___ Dataset entries ___

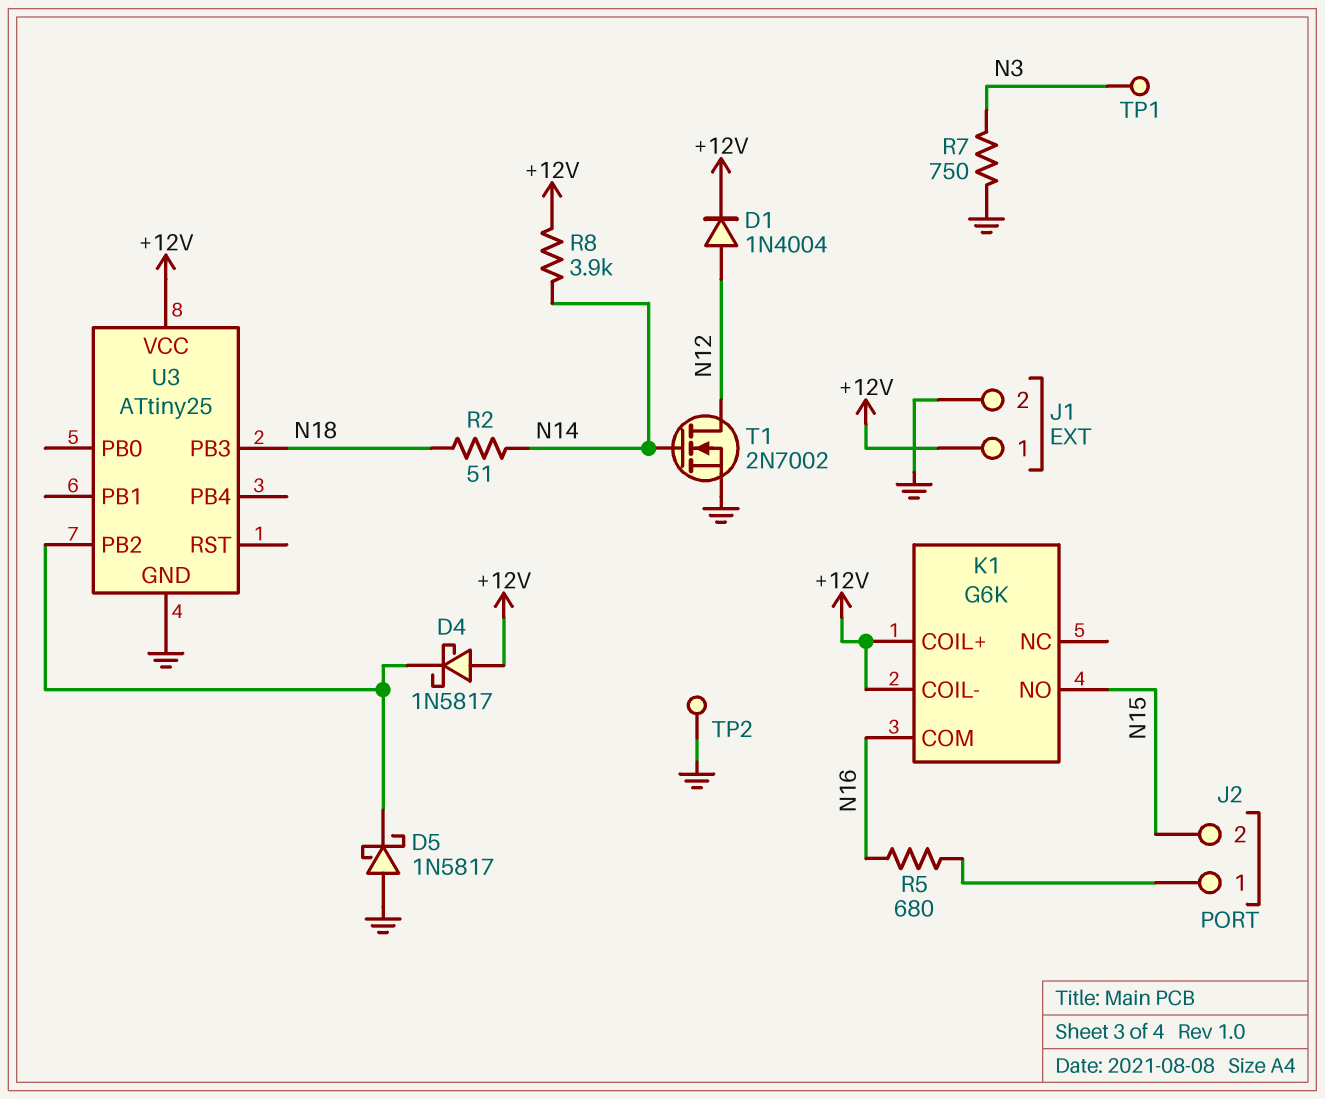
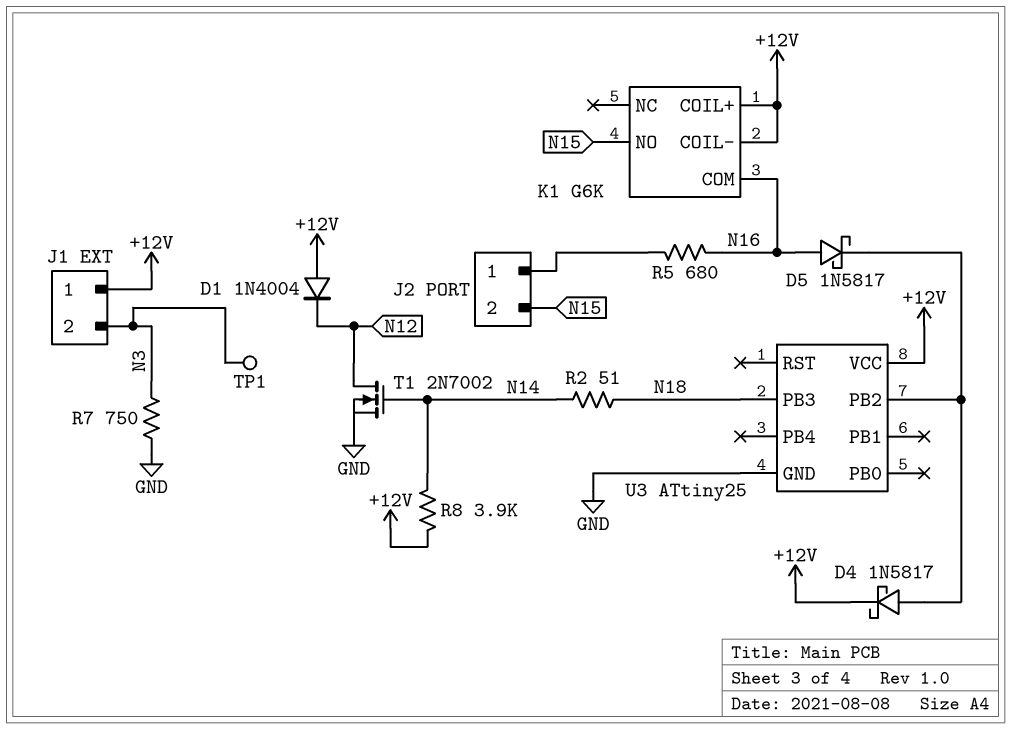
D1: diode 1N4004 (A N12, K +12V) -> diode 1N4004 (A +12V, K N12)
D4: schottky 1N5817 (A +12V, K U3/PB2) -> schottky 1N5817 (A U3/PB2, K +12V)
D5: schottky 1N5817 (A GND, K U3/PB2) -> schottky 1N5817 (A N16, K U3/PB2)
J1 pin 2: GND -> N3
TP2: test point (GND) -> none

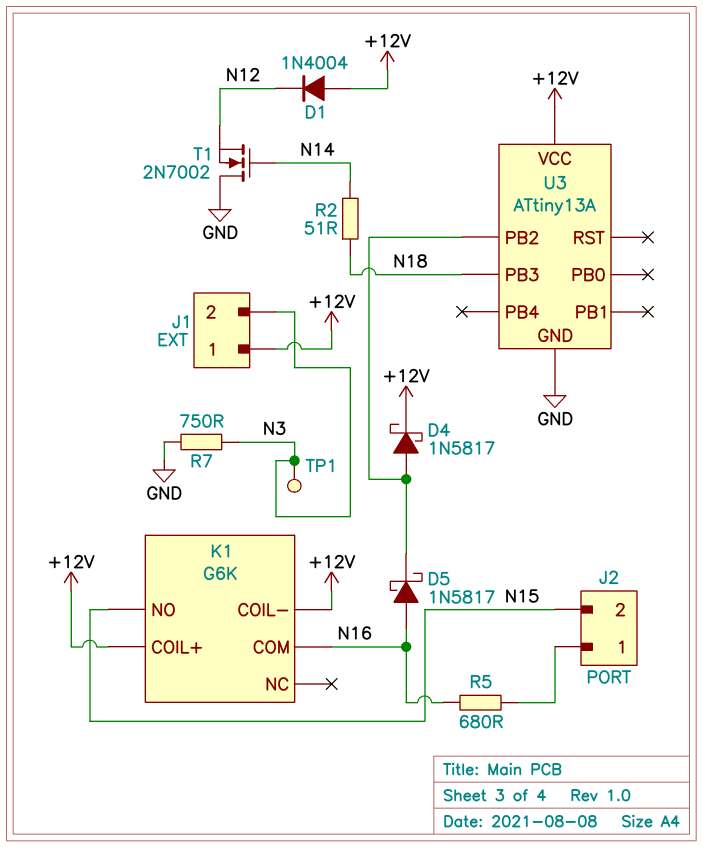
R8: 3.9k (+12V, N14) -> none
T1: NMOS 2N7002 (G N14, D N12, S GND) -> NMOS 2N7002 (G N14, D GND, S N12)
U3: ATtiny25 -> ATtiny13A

___
___ Dataset entries ___

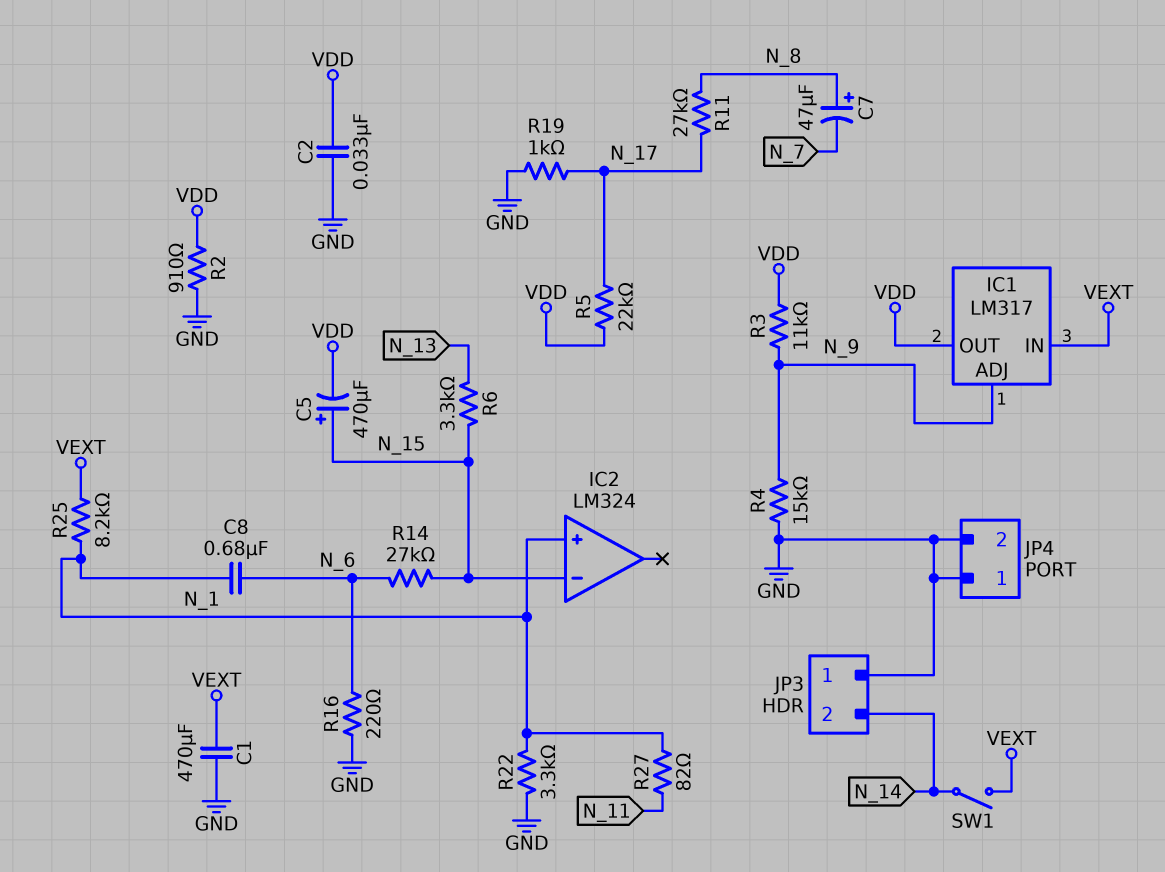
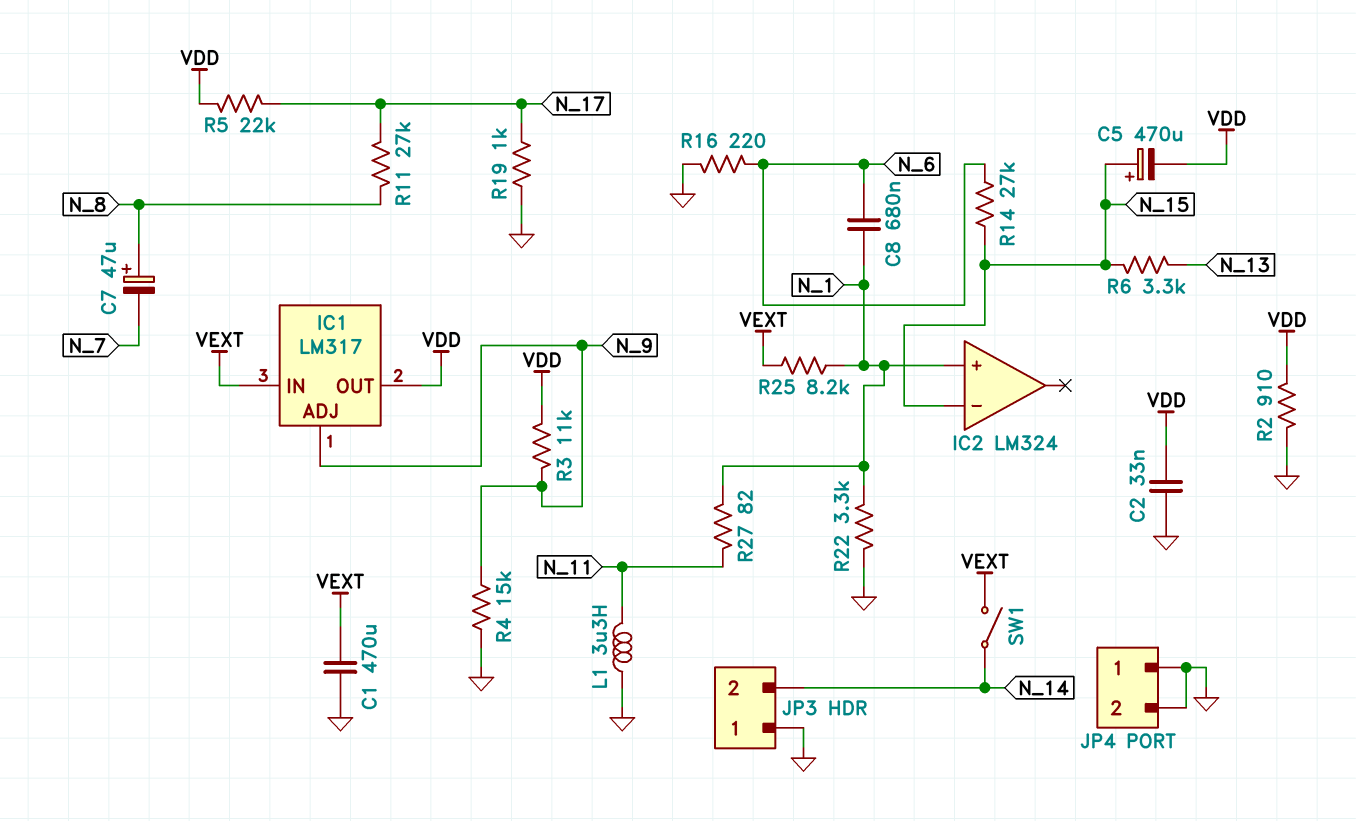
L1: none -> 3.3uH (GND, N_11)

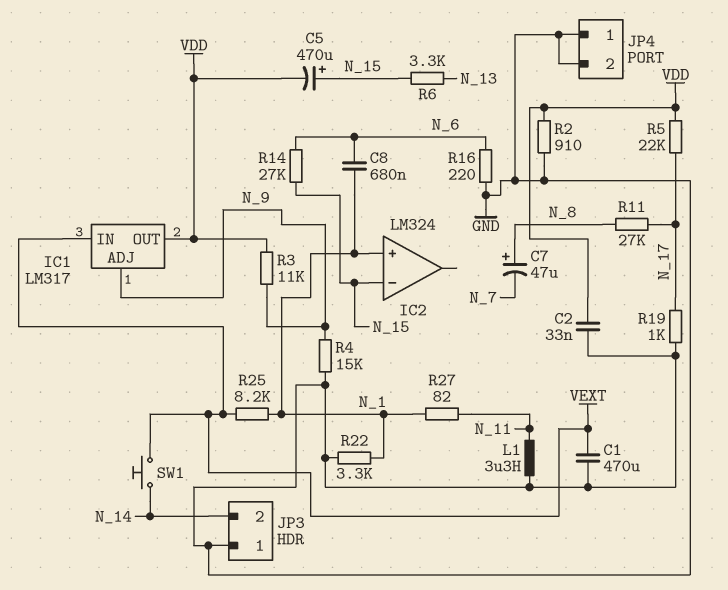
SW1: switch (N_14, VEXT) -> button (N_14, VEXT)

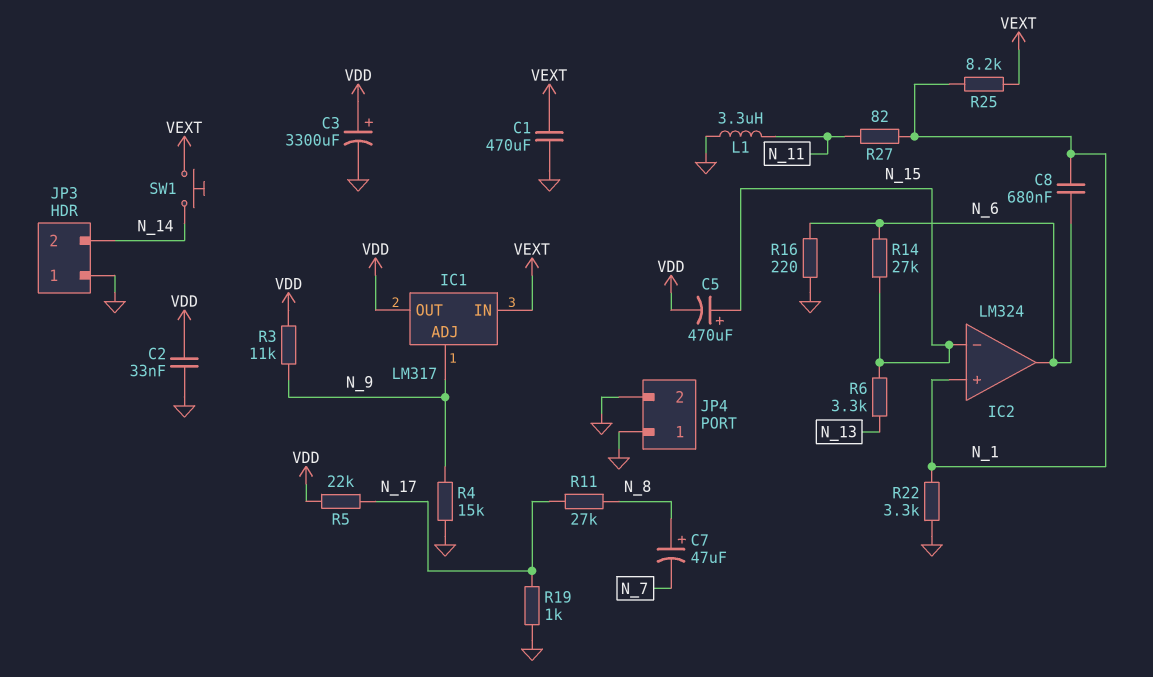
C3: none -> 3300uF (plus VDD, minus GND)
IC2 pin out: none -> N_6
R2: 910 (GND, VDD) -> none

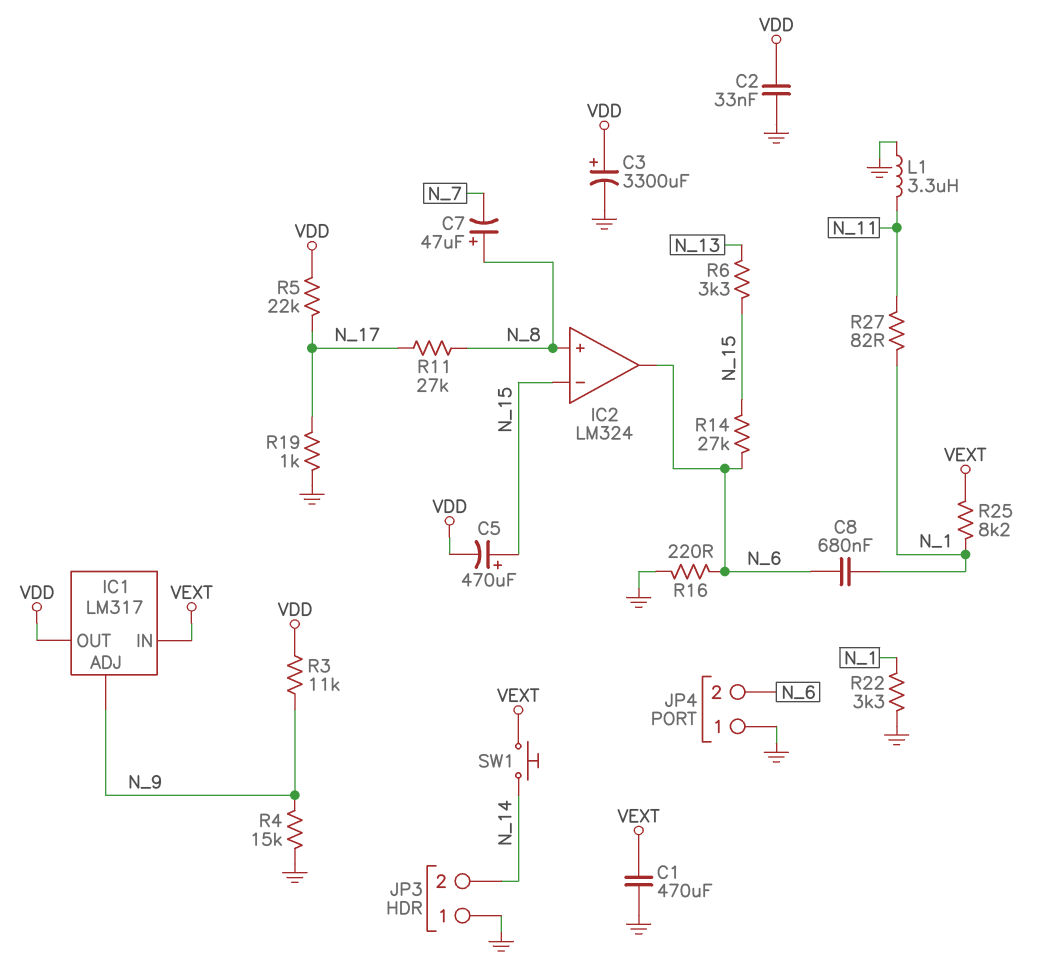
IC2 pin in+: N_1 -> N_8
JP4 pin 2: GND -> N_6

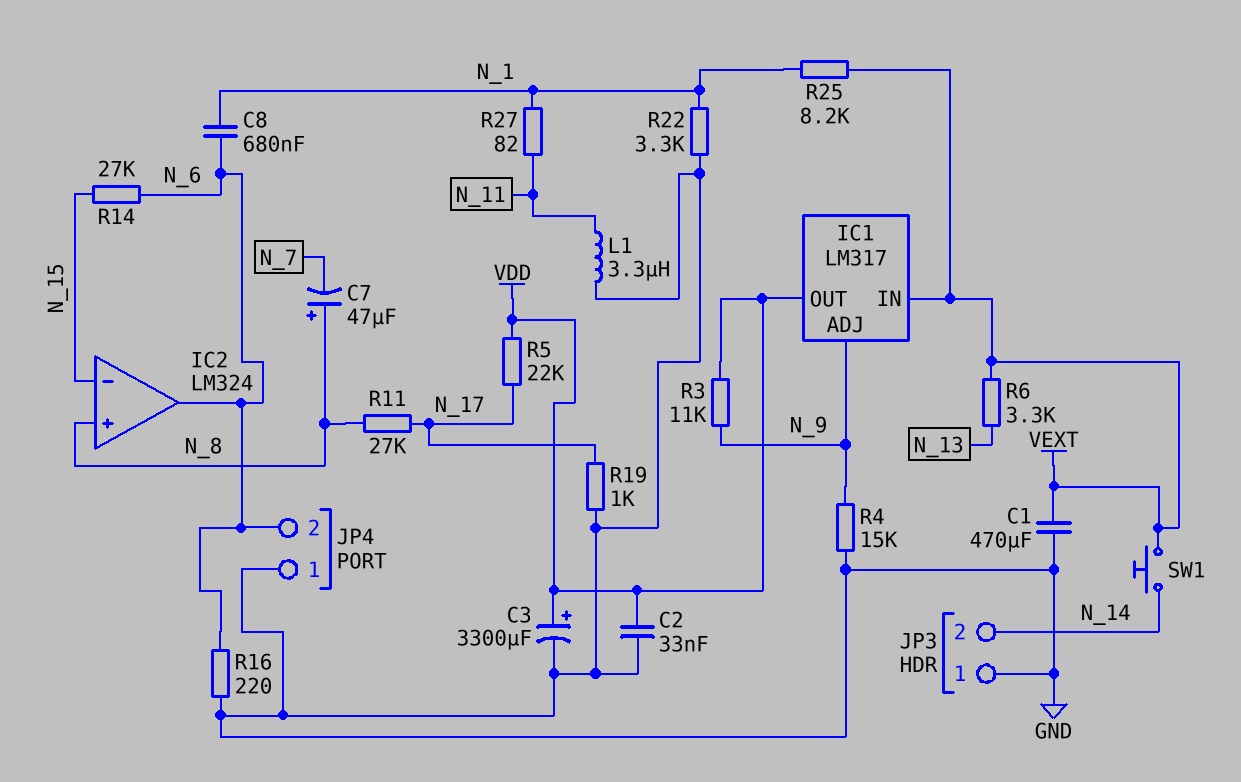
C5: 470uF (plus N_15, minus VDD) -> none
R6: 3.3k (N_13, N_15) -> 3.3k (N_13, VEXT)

___

Find where the line with "J1 pin 2: GND -> N3" sits in the material above and where the line with "U3: ATtiny25 -> ATtiny13A" sits. Set down exactly the lines from the first to the second, both included and nothing else, without pictures.

J1 pin 2: GND -> N3
TP2: test point (GND) -> none

R8: 3.9k (+12V, N14) -> none
T1: NMOS 2N7002 (G N14, D N12, S GND) -> NMOS 2N7002 (G N14, D GND, S N12)
U3: ATtiny25 -> ATtiny13A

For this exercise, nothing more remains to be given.